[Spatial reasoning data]
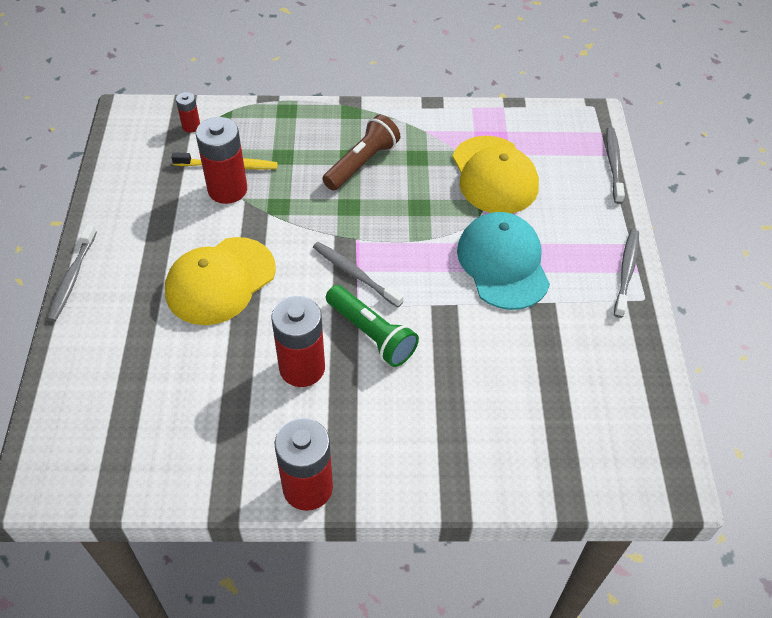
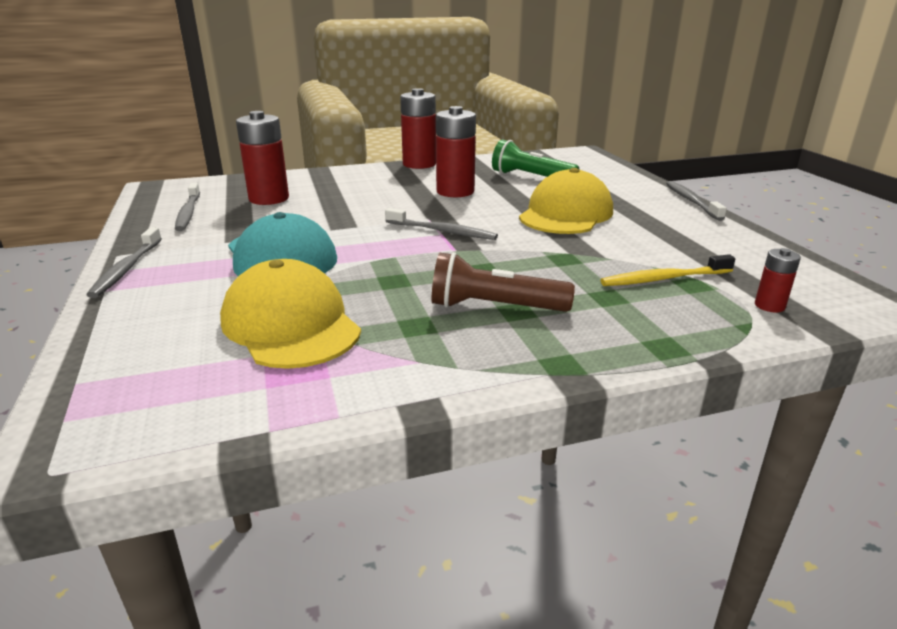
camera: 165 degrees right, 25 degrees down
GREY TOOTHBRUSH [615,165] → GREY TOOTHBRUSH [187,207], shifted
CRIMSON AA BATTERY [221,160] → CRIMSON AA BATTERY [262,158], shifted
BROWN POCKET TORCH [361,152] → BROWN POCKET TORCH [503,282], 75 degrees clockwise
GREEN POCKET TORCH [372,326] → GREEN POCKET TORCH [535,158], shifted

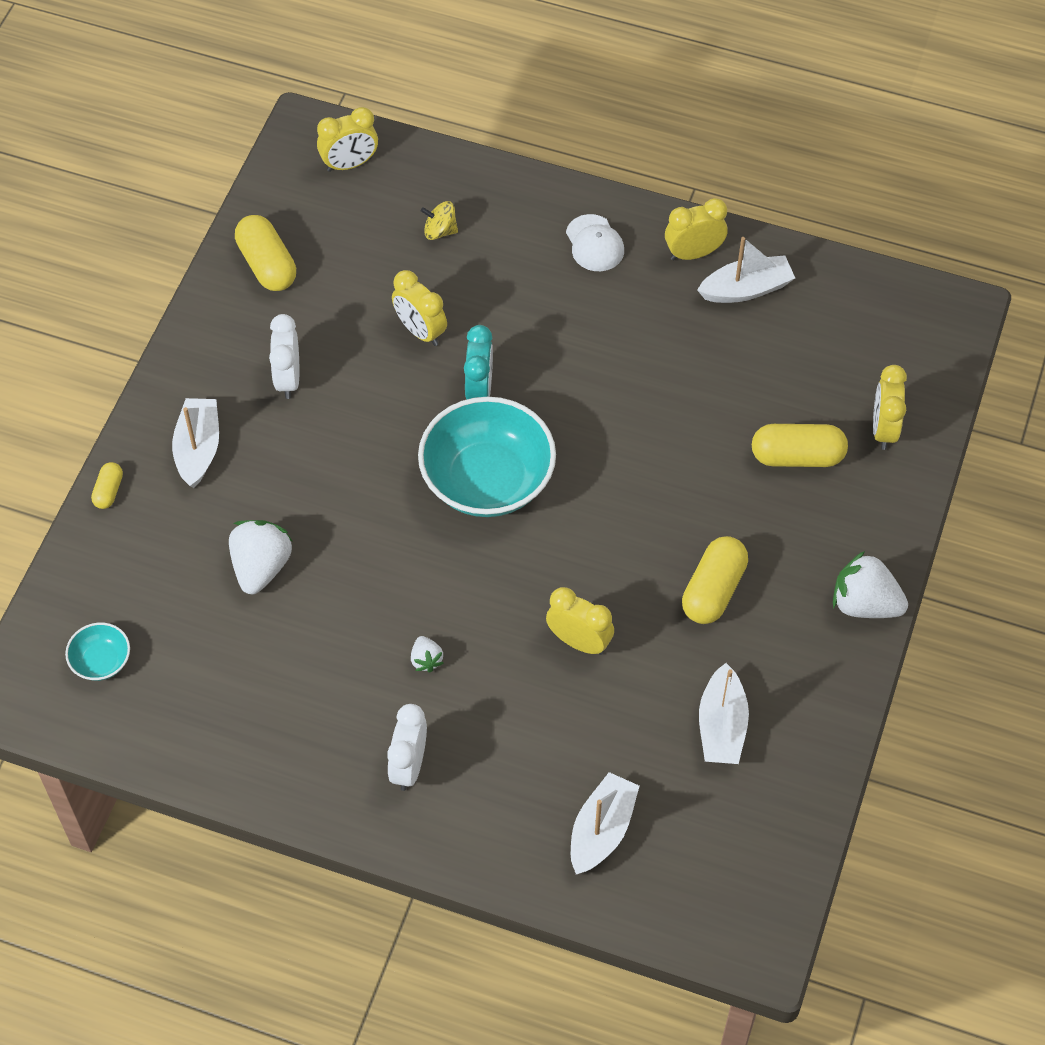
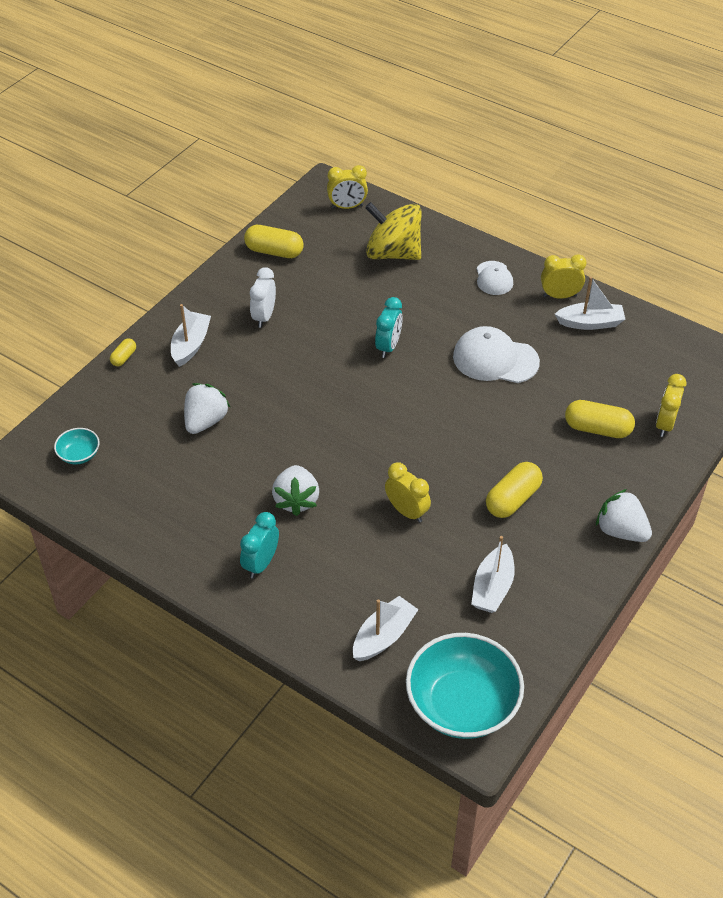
camera: 15 degrees right, 10 degrees down
WHITE CLOCK [407,747] → AQUA CLOCK [259,545]
BRIGHT YELLOW PILL SHAPE [265,253] → BRIGHT YELLOW PILL SHAPE [274,241], 60 degrees counterclockwise
WHITE TOY STRAWBERRY [427,654] → WHITE TOY STRAWBERRY [295,490], x1.96
BRIGHT YELLOW TOY TOP [439,220] → BRIGHT YELLOW TOY TOP [393,231], x2.41
AQUA DEEP DISH [487,457] → AQUA DEEP DISH [465,686], shifted
- → WHITE PEAKED CAP [496,354]
BRIGHT YELLOW CLOCK [419,308] → -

GOAL OF THE EXERCISE. May I have only the lines from the start of the data through the line containing "BROWN POCKET TORCH [361,152]", both included, reproduced exactly and without the pictures?

SOLVED PROBLEM.
camera: 165 degrees right, 25 degrees down
GREY TOOTHBRUSH [615,165] → GREY TOOTHBRUSH [187,207], shifted
CRIMSON AA BATTERY [221,160] → CRIMSON AA BATTERY [262,158], shifted
BROWN POCKET TORCH [361,152] → BROWN POCKET TORCH [503,282], 75 degrees clockwise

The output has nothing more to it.